━━━ SUPPLIED ENTRIES

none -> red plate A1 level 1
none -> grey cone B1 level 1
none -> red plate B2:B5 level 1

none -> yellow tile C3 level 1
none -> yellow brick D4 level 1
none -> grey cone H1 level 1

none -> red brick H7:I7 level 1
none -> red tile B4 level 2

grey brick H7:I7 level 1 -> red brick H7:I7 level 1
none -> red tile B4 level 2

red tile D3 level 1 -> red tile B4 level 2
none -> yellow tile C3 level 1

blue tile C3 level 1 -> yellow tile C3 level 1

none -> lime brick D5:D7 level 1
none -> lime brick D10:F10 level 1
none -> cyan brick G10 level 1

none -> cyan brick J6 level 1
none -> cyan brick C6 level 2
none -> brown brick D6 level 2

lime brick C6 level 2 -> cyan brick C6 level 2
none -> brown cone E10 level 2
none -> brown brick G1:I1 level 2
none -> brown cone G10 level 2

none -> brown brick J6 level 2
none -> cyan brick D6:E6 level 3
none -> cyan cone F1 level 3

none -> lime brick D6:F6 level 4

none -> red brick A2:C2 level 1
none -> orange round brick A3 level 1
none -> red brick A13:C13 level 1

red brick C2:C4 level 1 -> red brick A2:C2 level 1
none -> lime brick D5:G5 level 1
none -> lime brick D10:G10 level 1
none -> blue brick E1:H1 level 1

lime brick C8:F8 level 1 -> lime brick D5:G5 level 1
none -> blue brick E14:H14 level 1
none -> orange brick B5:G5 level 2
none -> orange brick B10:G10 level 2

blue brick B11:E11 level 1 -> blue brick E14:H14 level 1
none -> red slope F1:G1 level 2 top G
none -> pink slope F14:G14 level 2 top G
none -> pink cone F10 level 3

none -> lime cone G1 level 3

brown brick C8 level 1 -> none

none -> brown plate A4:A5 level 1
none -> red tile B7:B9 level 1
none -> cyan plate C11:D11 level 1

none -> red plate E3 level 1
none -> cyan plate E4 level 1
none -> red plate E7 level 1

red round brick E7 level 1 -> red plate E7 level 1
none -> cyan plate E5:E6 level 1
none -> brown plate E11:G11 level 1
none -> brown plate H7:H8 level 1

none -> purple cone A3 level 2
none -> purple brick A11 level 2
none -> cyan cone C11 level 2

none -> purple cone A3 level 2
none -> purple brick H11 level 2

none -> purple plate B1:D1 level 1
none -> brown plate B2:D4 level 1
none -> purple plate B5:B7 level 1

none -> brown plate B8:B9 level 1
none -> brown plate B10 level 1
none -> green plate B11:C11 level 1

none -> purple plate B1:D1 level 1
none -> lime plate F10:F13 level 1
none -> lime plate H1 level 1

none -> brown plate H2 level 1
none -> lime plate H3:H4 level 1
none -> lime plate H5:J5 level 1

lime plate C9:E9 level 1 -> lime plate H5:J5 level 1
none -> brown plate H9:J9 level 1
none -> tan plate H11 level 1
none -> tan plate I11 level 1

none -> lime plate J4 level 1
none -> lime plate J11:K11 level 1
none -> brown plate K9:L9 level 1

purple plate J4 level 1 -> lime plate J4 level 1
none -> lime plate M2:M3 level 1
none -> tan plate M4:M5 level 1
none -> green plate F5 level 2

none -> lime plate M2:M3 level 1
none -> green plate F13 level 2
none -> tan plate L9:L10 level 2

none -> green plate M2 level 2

━━━━━━

- **TASK TO COMPLETE**: Take the stretch of lines above from the one containing "lime plate C9:E9" through the one containing "purple plate J4" and repeat it exactly, adding no other line.

- **ANSWER BOX**:
lime plate C9:E9 level 1 -> lime plate H5:J5 level 1
none -> brown plate H9:J9 level 1
none -> tan plate H11 level 1
none -> tan plate I11 level 1

none -> lime plate J4 level 1
none -> lime plate J11:K11 level 1
none -> brown plate K9:L9 level 1

purple plate J4 level 1 -> lime plate J4 level 1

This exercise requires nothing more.